(EXTRACTED ENTRIES begins)

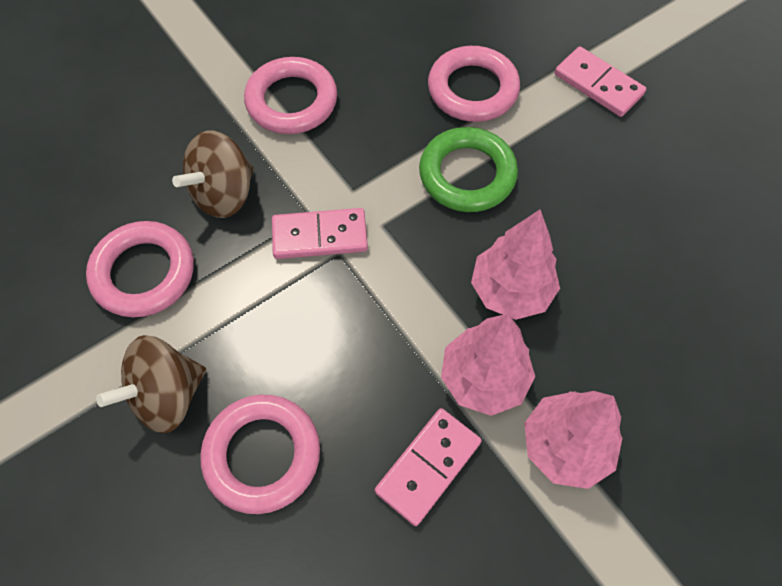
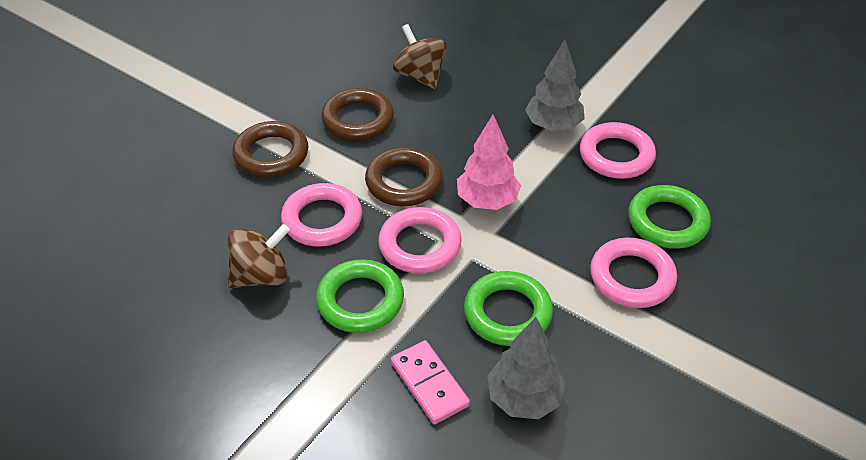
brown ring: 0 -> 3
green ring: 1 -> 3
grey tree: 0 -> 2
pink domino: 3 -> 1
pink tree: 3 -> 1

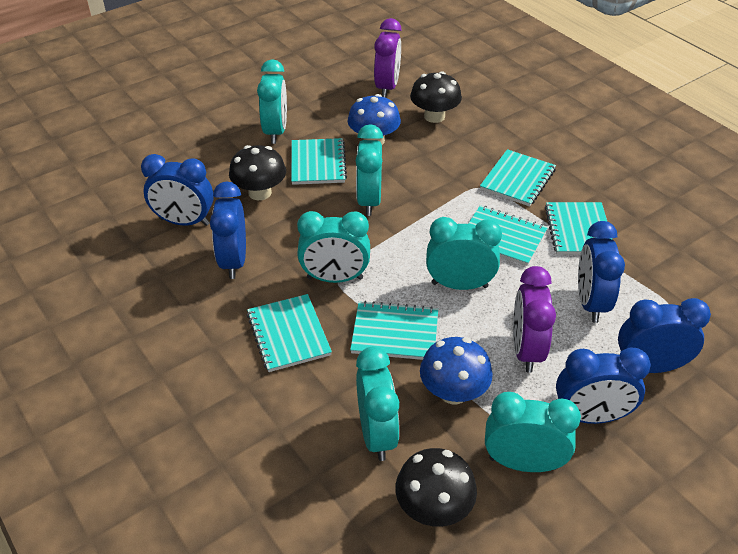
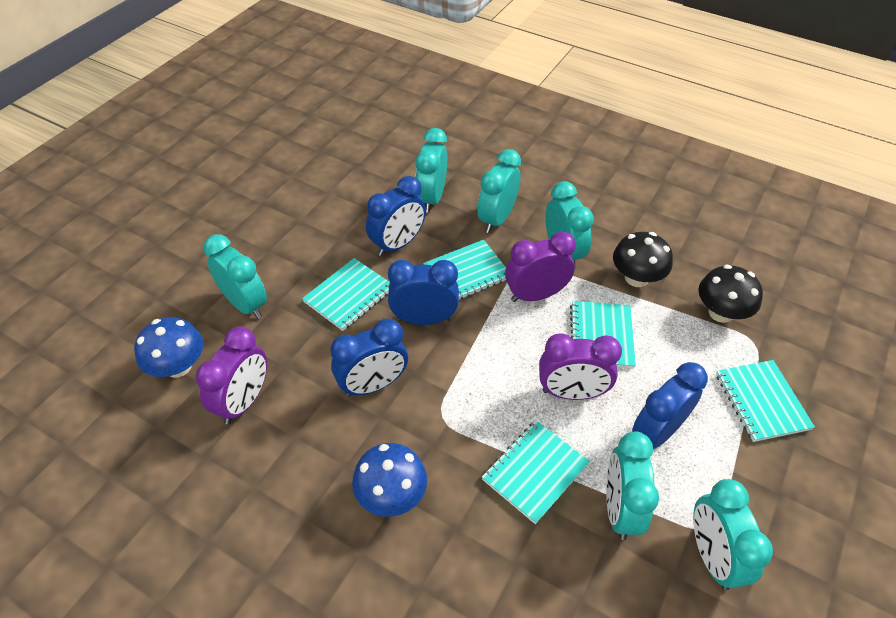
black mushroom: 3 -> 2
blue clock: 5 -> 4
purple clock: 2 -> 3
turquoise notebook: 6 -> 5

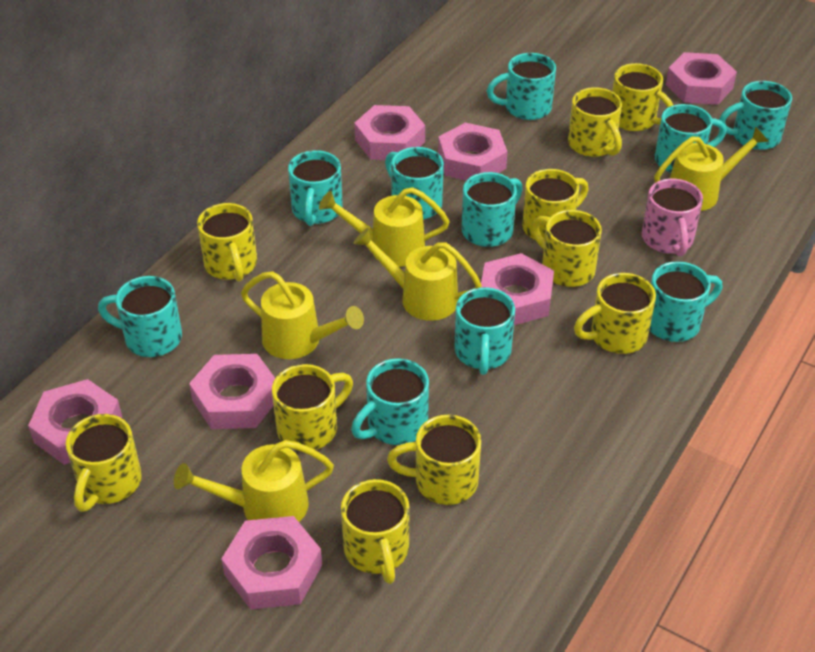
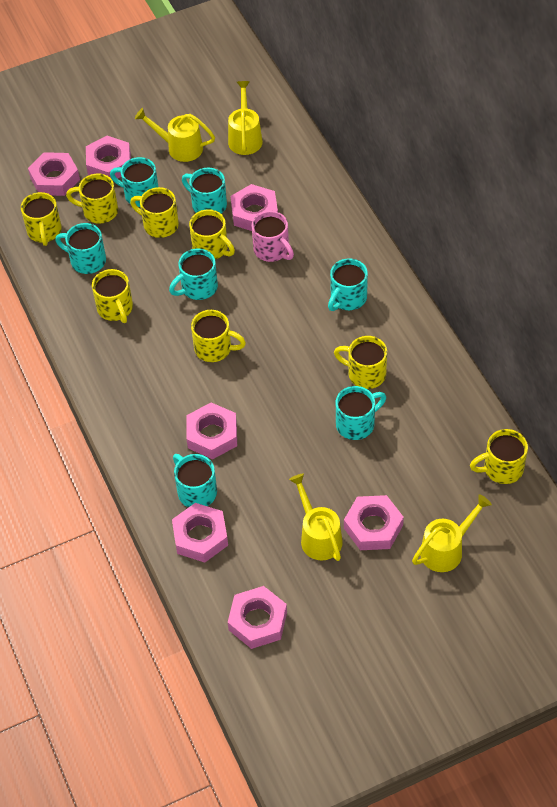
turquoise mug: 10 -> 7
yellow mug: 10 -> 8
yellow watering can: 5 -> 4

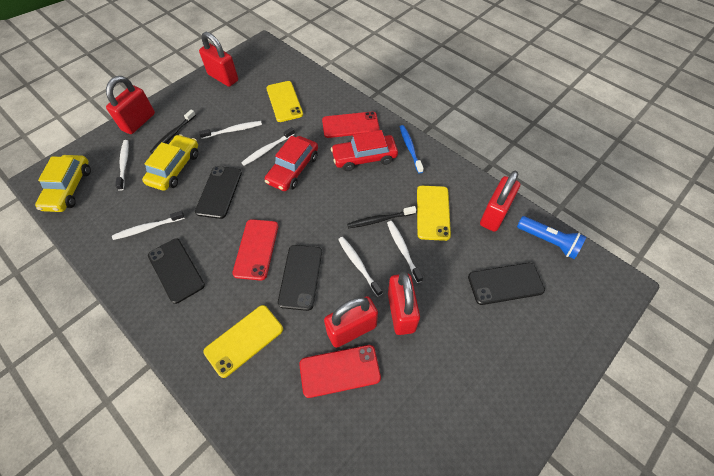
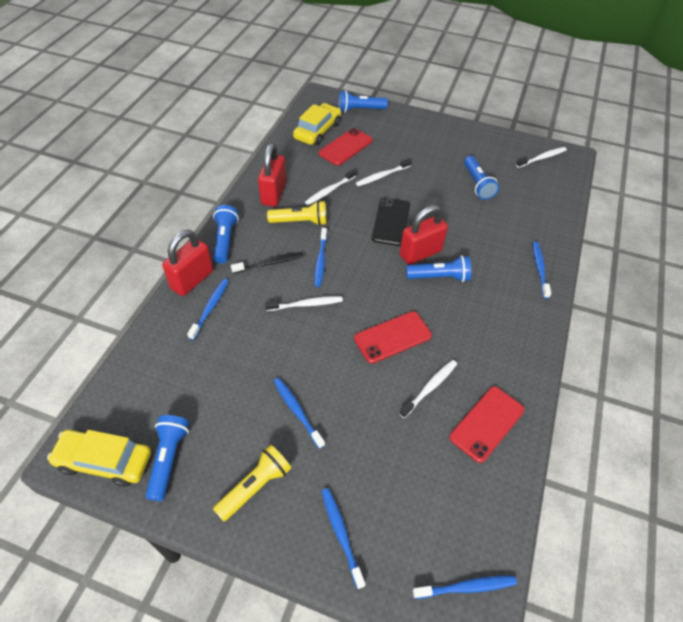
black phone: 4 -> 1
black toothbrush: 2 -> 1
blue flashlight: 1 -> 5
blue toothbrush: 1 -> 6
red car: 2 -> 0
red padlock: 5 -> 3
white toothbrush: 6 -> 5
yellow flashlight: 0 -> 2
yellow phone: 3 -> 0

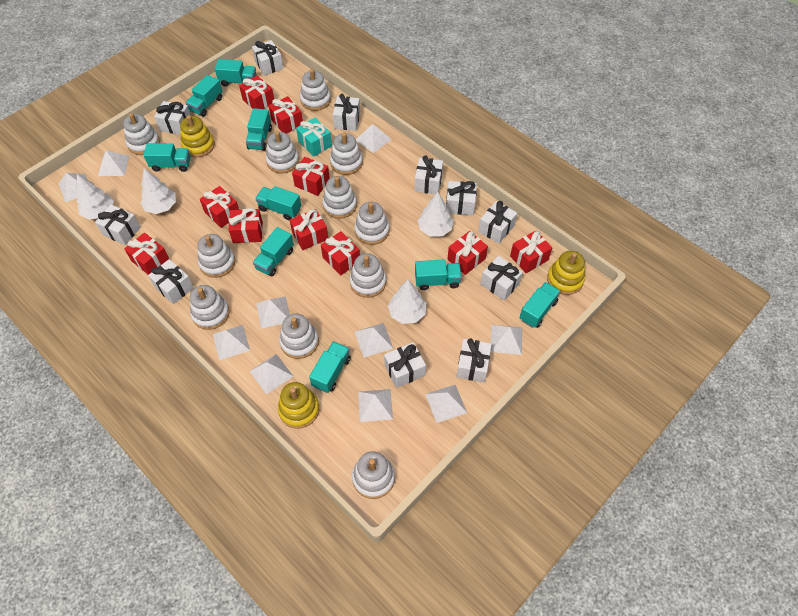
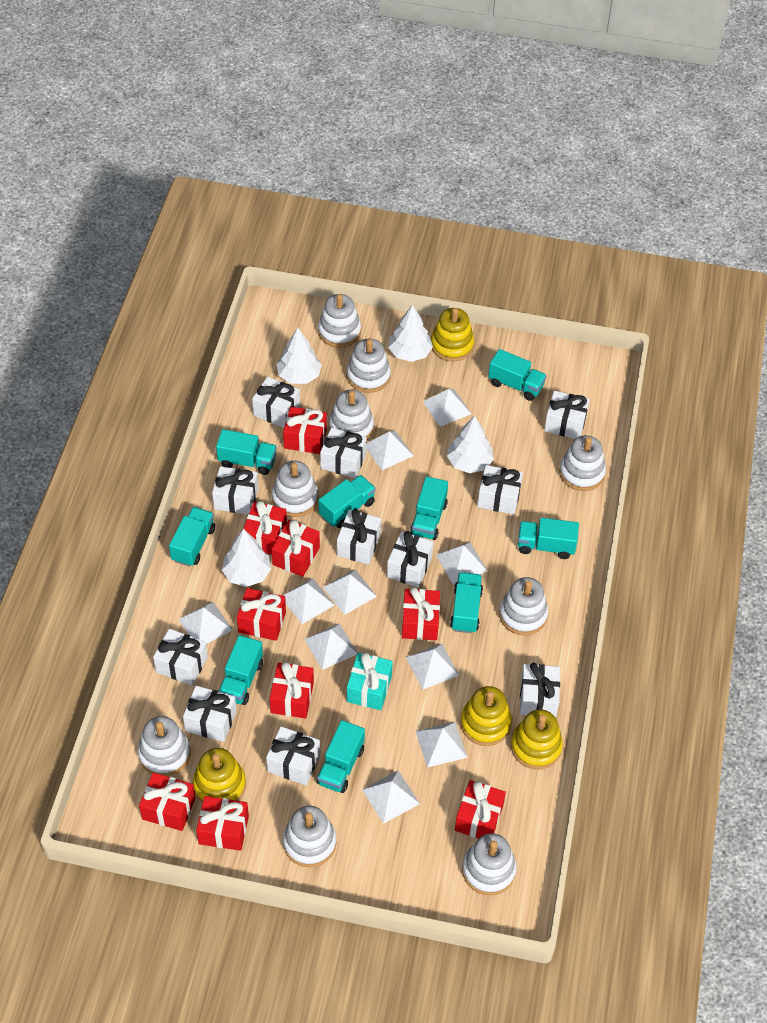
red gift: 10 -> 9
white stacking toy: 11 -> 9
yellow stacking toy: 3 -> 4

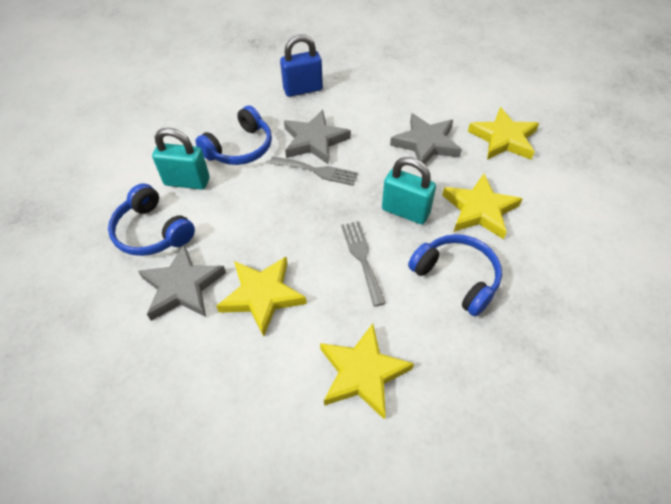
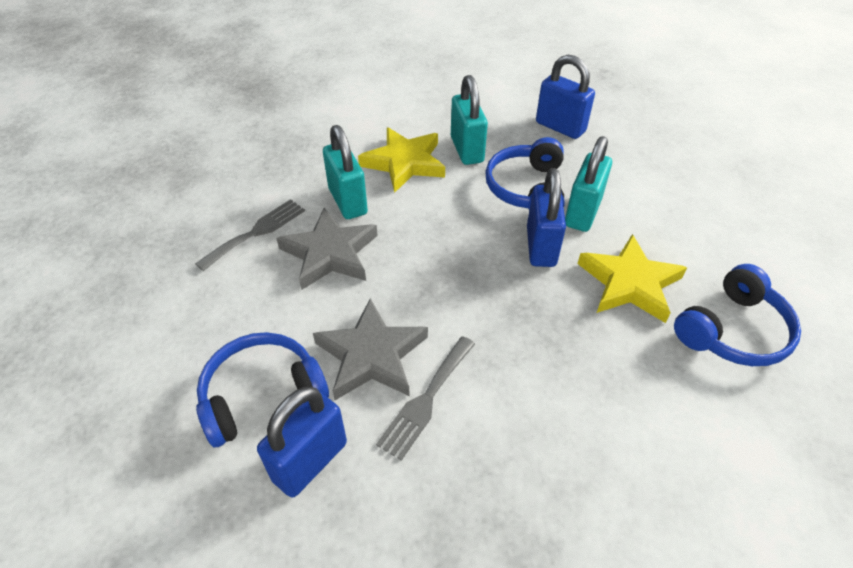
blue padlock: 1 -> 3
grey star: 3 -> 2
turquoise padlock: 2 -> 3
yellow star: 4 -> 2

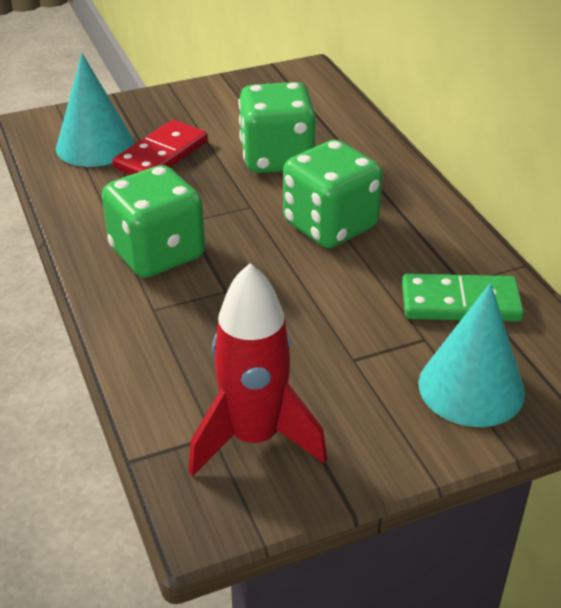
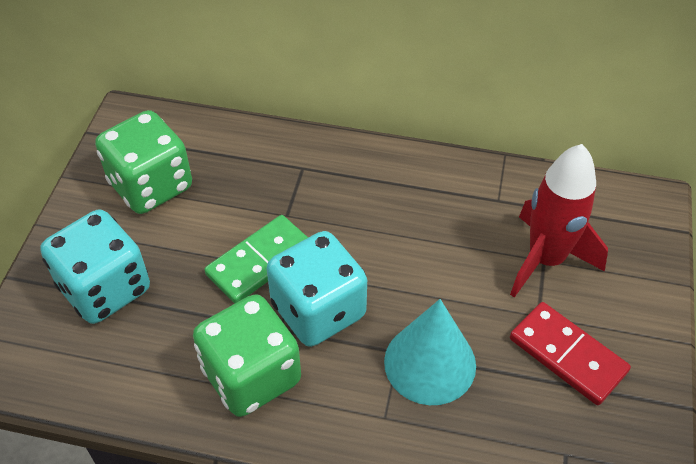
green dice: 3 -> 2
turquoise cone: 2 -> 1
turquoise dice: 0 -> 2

(EXTRACTED ENTRIES ends)

PROBLEM:
The entries above are to be restated verbatim, with no pictures carried over.

COMPLETED TASK:
brown ring: 0 -> 3
green ring: 1 -> 3
grey tree: 0 -> 2
pink domino: 3 -> 1
pink tree: 3 -> 1

black mushroom: 3 -> 2
blue clock: 5 -> 4
purple clock: 2 -> 3
turquoise notebook: 6 -> 5

turquoise mug: 10 -> 7
yellow mug: 10 -> 8
yellow watering can: 5 -> 4

black phone: 4 -> 1
black toothbrush: 2 -> 1
blue flashlight: 1 -> 5
blue toothbrush: 1 -> 6
red car: 2 -> 0
red padlock: 5 -> 3
white toothbrush: 6 -> 5
yellow flashlight: 0 -> 2
yellow phone: 3 -> 0

red gift: 10 -> 9
white stacking toy: 11 -> 9
yellow stacking toy: 3 -> 4

blue padlock: 1 -> 3
grey star: 3 -> 2
turquoise padlock: 2 -> 3
yellow star: 4 -> 2

green dice: 3 -> 2
turquoise cone: 2 -> 1
turquoise dice: 0 -> 2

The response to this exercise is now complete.